**WHAT YOU HAVE TO DO**: Exclude the pictures, then copy all remaining records exactly.
[GIVEN RECORDS — start]
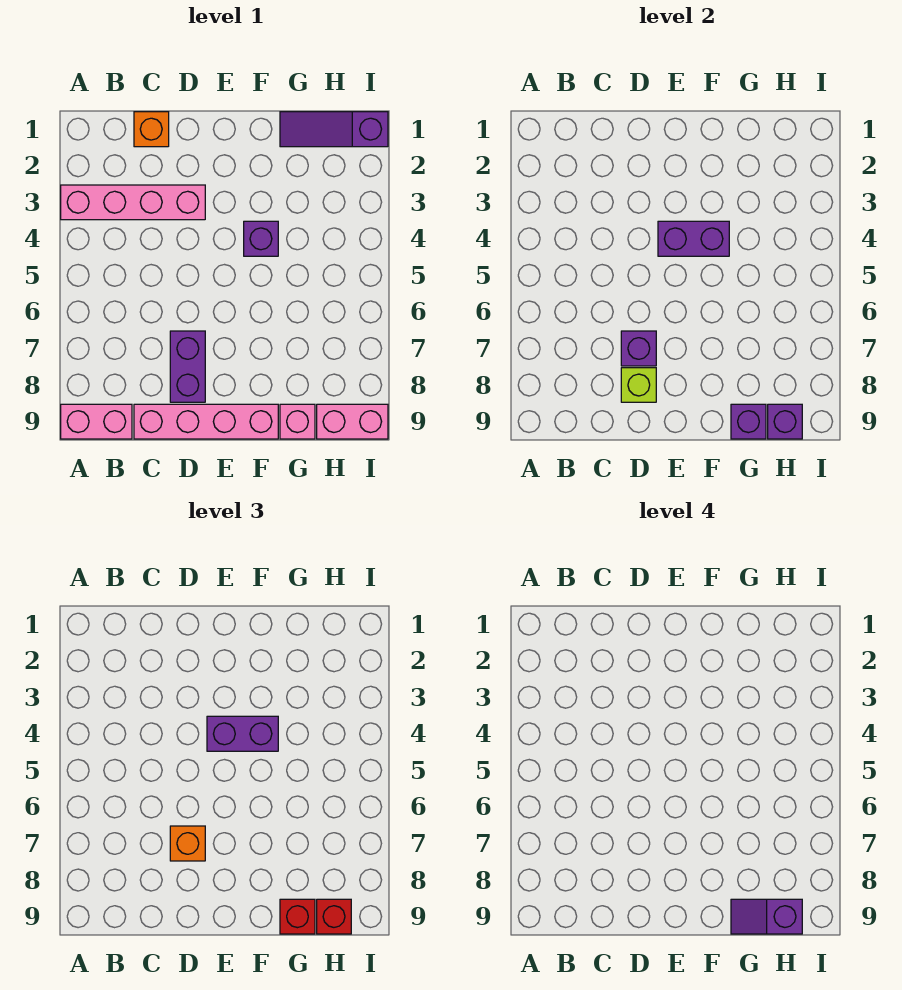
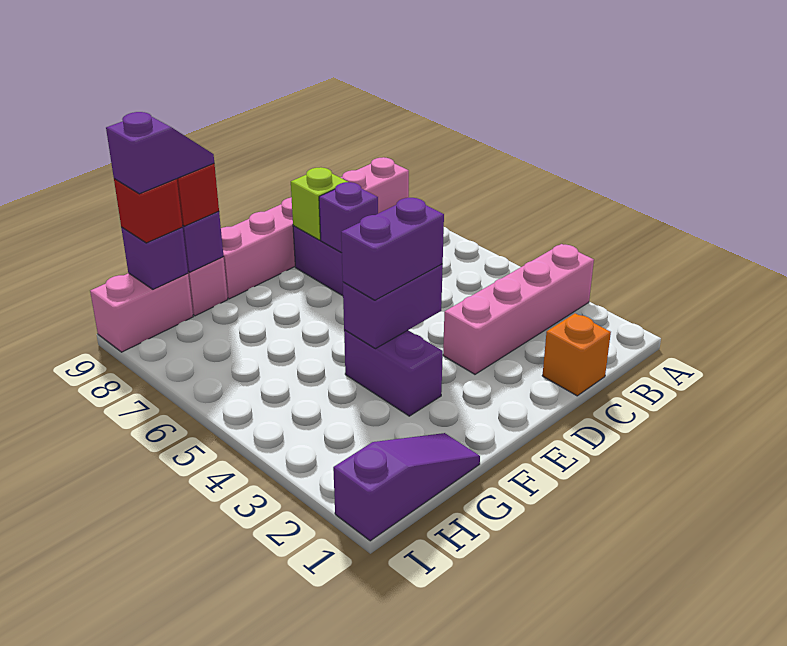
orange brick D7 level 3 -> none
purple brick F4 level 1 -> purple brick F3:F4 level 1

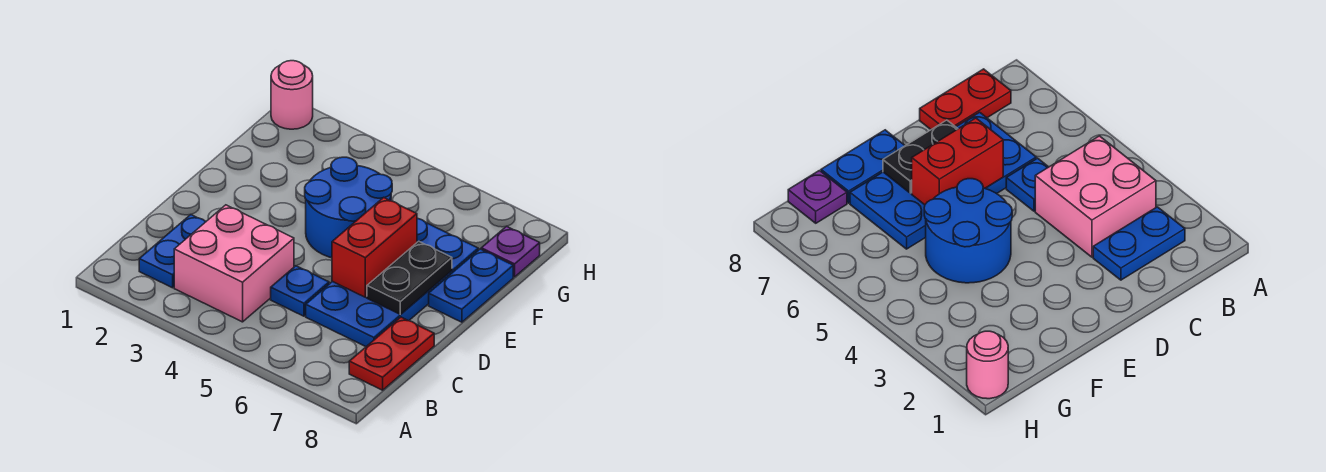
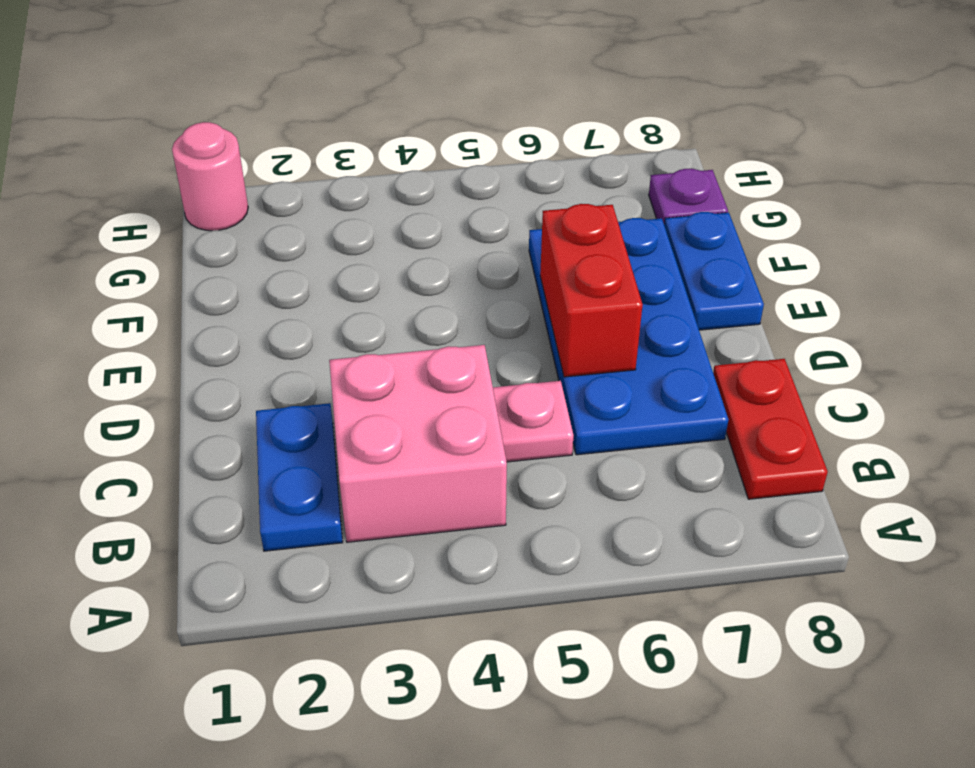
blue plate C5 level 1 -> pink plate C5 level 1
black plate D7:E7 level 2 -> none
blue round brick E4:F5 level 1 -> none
[GIVEN RECORDS — finish]
**RESPONSE BELOW**:
orange brick D7 level 3 -> none
purple brick F4 level 1 -> purple brick F3:F4 level 1

blue plate C5 level 1 -> pink plate C5 level 1
black plate D7:E7 level 2 -> none
blue round brick E4:F5 level 1 -> none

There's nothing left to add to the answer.